## TRY IT
Only the stretch of the listing below that runs from the line with "grey plate F8" through the line with "tan round brick O17" is to be printed, exactly and with both ends.

## RAW DATA
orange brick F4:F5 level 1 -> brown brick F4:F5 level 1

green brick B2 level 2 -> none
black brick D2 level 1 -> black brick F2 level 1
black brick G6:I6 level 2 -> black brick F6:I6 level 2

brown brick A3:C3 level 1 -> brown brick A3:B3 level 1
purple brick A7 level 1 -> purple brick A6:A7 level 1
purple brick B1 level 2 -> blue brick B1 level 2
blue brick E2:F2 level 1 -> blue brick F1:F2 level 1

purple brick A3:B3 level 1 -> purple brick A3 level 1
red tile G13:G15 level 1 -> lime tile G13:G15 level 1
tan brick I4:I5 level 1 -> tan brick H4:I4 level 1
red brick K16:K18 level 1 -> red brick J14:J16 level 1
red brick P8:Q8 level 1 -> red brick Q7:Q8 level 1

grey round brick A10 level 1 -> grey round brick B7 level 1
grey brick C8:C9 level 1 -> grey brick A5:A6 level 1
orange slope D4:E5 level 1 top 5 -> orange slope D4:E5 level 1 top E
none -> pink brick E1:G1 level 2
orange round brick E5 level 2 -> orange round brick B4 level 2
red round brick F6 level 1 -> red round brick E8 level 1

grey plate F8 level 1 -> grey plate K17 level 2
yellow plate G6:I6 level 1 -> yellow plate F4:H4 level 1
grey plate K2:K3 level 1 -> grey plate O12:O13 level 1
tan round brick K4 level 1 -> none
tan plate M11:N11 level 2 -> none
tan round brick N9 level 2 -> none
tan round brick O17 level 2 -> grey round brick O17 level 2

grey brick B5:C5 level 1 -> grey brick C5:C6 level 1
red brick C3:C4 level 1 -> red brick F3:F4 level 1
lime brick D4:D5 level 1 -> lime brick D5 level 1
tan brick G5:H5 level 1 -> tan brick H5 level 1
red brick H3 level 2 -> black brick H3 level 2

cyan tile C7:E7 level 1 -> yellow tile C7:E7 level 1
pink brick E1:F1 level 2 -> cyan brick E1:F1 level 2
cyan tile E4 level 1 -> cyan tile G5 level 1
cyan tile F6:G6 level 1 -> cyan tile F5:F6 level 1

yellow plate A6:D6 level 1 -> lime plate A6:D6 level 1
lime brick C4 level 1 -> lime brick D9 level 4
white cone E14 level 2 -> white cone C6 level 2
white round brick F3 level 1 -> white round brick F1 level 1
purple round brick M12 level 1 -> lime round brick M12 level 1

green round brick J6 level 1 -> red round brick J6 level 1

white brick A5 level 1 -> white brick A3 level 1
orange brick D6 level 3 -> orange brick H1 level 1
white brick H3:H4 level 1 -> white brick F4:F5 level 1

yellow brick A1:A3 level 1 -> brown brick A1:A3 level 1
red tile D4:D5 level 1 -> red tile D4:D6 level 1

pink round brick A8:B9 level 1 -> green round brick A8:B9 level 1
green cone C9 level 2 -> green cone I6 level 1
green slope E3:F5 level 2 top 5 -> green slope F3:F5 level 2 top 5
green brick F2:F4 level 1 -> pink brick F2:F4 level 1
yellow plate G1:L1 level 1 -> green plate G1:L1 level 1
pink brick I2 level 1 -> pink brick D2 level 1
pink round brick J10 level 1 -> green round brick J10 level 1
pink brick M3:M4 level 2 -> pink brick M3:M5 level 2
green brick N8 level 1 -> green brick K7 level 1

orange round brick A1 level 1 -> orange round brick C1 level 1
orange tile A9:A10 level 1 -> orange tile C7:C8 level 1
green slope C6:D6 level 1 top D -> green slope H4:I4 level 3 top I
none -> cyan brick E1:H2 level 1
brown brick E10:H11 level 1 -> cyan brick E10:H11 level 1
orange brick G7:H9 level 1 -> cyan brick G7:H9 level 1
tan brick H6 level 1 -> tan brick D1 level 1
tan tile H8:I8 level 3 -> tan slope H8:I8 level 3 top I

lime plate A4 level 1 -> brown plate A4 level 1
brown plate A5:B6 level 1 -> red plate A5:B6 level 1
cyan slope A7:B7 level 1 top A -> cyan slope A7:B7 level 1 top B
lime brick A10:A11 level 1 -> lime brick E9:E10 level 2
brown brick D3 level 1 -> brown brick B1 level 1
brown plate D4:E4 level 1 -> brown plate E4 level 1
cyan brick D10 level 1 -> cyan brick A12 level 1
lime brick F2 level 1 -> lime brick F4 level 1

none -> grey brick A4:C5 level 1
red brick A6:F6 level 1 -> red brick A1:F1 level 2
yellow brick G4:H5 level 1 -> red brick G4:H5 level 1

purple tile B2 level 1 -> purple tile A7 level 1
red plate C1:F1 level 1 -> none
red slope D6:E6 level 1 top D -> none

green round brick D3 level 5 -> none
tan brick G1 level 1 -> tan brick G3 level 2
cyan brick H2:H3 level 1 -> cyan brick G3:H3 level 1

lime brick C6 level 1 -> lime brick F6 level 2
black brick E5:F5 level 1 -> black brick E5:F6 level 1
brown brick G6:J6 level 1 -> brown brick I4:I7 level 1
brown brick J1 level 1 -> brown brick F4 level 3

## OUTPUT OF THE TASK
grey plate F8 level 1 -> grey plate K17 level 2
yellow plate G6:I6 level 1 -> yellow plate F4:H4 level 1
grey plate K2:K3 level 1 -> grey plate O12:O13 level 1
tan round brick K4 level 1 -> none
tan plate M11:N11 level 2 -> none
tan round brick N9 level 2 -> none
tan round brick O17 level 2 -> grey round brick O17 level 2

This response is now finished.